What the task asks — Extract every line in the entries below that contains the string "grace", and list those lines unchanged.

##### Information shown

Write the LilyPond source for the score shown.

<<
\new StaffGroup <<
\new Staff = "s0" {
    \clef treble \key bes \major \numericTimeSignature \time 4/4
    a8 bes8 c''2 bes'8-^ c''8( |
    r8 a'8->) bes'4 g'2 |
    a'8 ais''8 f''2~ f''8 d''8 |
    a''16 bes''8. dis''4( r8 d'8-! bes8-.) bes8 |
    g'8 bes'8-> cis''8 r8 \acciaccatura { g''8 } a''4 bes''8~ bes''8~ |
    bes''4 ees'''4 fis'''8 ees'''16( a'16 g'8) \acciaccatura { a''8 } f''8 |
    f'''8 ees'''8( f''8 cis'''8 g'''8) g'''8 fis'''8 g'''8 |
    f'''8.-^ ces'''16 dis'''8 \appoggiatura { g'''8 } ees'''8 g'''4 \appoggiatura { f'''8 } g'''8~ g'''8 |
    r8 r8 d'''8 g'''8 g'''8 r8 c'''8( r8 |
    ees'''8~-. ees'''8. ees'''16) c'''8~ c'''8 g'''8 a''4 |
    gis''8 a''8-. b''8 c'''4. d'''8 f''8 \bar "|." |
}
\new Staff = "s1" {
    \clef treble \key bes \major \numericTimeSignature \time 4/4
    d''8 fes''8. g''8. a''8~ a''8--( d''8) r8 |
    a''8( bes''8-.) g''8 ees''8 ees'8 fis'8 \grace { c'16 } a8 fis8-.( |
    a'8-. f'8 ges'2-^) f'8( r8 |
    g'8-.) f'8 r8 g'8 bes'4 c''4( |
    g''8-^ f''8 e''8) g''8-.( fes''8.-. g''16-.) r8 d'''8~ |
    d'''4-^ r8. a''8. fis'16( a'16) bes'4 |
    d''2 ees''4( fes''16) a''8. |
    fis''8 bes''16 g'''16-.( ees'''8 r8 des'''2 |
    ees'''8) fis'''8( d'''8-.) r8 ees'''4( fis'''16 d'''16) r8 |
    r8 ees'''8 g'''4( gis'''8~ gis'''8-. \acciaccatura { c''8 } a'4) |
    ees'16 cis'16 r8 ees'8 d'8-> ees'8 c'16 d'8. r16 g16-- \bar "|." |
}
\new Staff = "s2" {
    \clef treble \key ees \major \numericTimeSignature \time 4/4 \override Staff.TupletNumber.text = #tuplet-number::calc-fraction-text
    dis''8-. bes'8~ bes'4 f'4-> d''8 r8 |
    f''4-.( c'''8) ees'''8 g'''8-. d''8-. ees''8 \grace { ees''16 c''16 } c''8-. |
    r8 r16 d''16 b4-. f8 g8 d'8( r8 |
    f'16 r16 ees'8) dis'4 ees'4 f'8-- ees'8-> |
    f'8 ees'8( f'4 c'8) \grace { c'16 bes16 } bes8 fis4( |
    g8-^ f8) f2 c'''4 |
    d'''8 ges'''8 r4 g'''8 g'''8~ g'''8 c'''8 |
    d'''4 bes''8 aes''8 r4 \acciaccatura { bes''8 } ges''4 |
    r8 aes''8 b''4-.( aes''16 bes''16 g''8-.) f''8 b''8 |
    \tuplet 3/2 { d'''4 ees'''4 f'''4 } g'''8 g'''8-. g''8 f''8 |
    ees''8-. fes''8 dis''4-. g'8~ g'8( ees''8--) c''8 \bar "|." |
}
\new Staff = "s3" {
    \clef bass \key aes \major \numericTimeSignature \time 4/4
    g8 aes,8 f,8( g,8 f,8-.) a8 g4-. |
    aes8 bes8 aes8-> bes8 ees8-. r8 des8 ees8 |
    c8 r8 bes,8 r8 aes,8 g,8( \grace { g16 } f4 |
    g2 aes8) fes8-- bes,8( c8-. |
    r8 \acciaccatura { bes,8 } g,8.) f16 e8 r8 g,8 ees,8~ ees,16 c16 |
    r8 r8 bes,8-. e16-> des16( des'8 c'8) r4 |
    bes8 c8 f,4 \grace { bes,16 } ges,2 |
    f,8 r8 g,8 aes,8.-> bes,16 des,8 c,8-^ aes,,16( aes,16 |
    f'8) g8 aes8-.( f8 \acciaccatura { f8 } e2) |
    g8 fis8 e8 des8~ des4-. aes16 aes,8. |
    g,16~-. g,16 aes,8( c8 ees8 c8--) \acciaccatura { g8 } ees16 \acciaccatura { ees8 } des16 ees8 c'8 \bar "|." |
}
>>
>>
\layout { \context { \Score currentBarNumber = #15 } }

##########

Solution to the problem —
    a''8( bes''8-.) g''8 ees''8 ees'8 fis'8 \grace { c'16 } a8 fis8-.( |
    f''4-.( c'''8) ees'''8 g'''8-. d''8-. ees''8 \grace { ees''16 c''16 } c''8-. |
    f'8 ees'8( f'4 c'8) \grace { c'16 bes16 } bes8 fis4( |
    c8 r8 bes,8 r8 aes,8 g,8( \grace { g16 } f4 |
    bes8 c8 f,4 \grace { bes,16 } ges,2 |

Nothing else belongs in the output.